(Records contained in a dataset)

**********

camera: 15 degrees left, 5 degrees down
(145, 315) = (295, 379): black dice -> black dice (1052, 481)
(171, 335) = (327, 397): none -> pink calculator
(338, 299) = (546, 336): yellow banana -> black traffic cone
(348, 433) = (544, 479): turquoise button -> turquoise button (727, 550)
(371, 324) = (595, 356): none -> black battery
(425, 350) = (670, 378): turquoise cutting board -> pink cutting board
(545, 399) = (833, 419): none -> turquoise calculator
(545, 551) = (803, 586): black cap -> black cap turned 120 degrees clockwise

**********

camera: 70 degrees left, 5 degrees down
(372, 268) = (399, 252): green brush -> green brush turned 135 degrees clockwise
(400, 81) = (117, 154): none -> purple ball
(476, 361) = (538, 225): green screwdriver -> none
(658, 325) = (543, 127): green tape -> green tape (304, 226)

**********

## Task requirements
Work through the data and report how many of its lines hold the word "camera", giving only the figure.

## Task result
2